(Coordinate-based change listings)
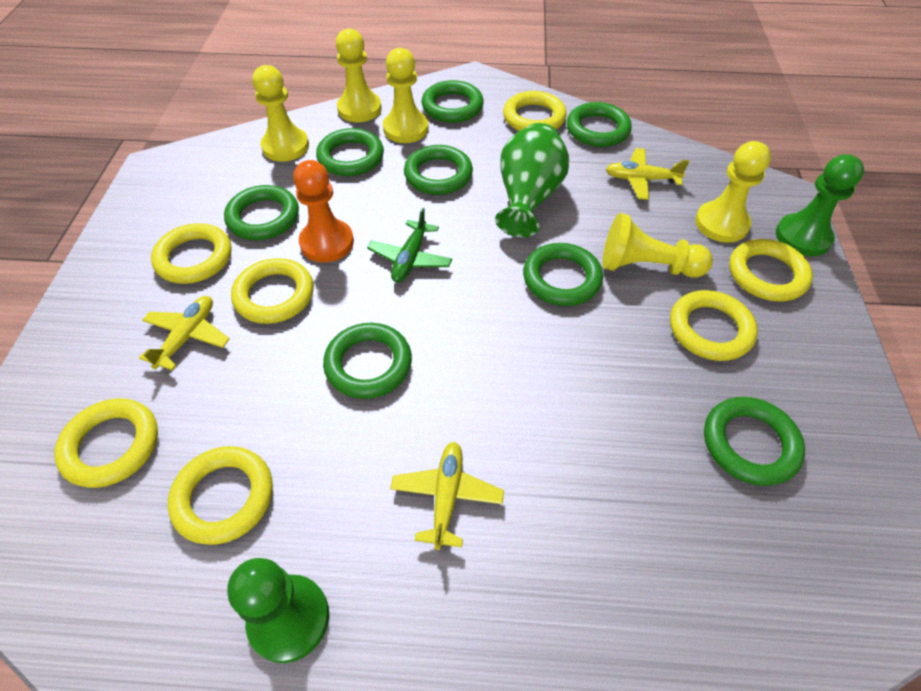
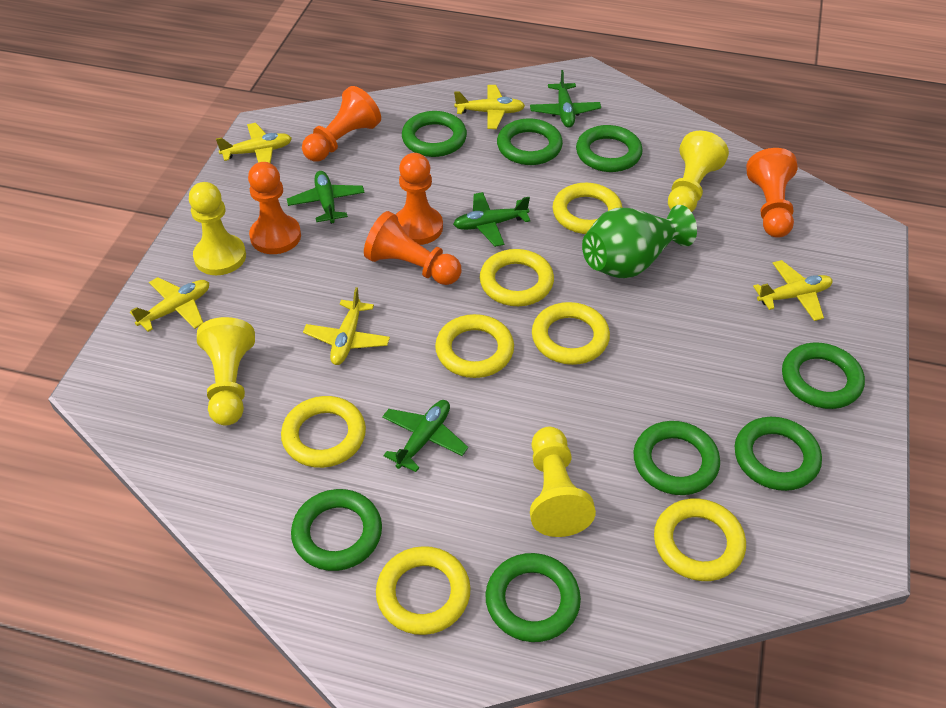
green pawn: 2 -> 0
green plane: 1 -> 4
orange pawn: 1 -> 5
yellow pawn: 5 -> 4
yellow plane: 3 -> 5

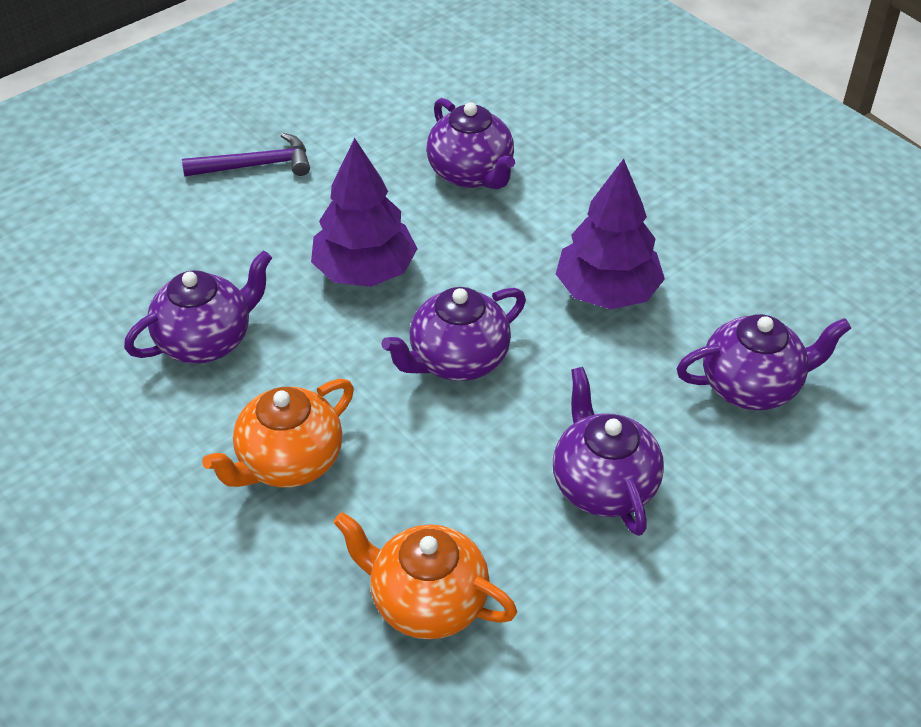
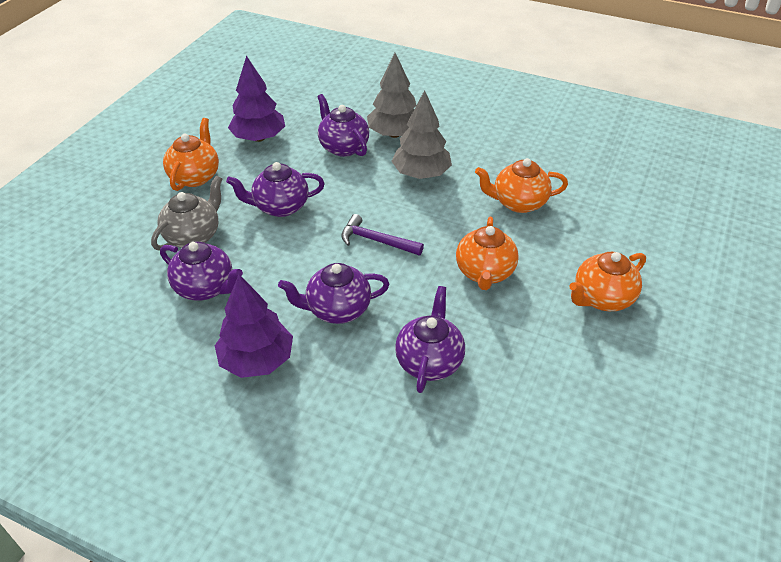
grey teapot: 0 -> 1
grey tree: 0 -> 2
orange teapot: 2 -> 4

==

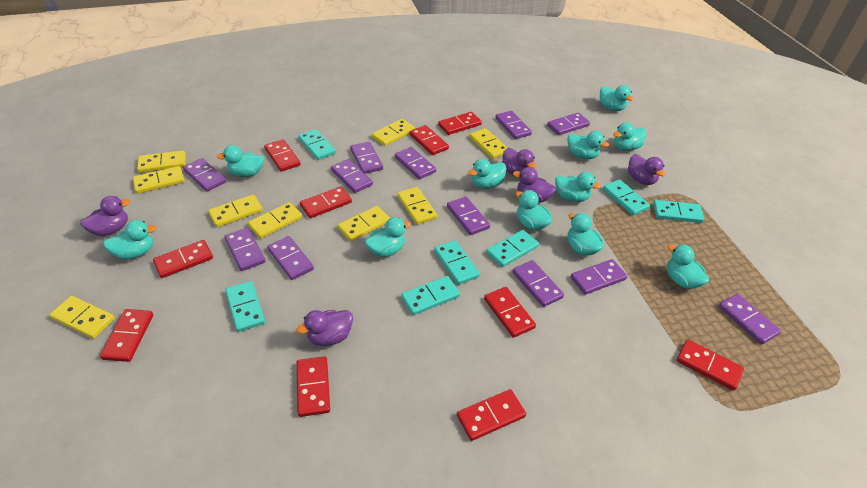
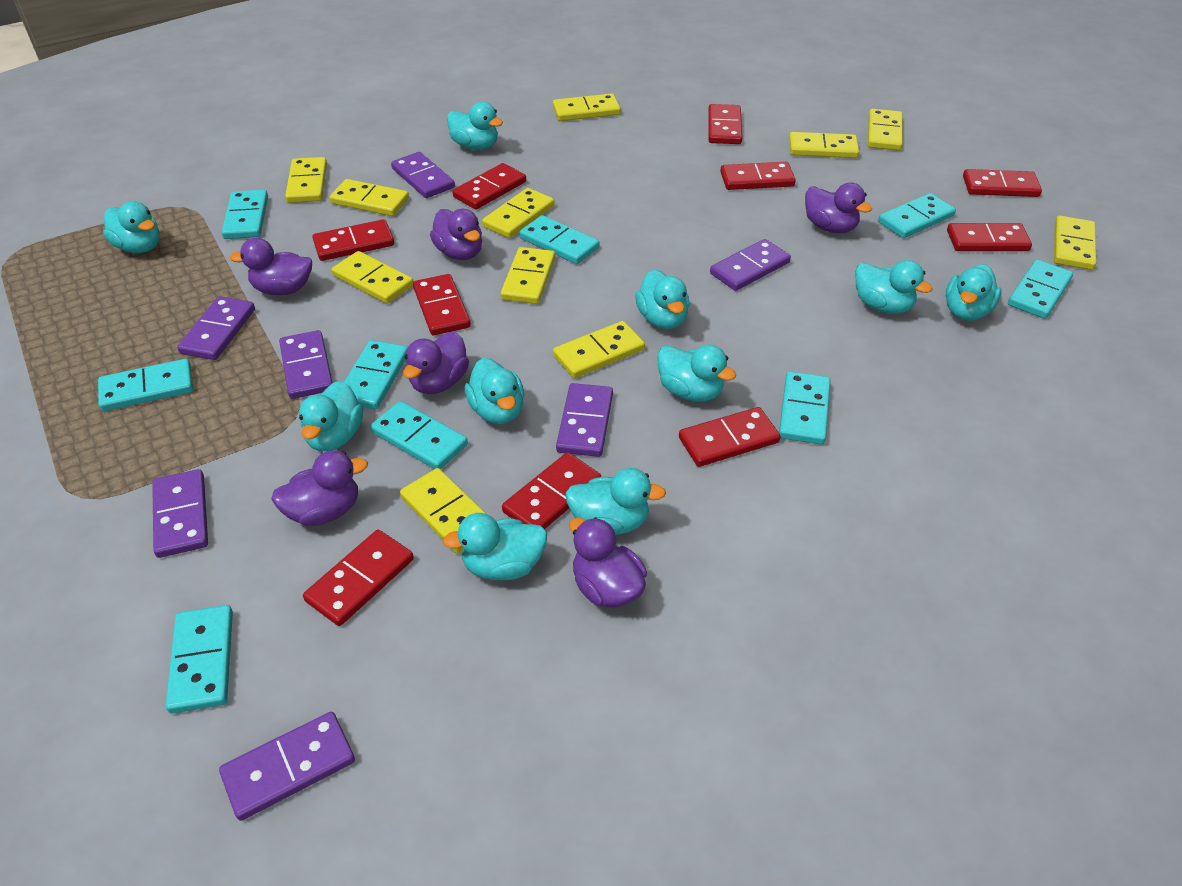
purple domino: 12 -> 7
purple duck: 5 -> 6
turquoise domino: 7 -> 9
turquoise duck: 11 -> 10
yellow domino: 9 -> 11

## [Your objective]
Go to the line with "purple duck: 5 -> 6" in the entries above and repeat every line from there through the line with "yellow domino: 9 -> 11", exactly and with no other text.

## [Result]
purple duck: 5 -> 6
turquoise domino: 7 -> 9
turquoise duck: 11 -> 10
yellow domino: 9 -> 11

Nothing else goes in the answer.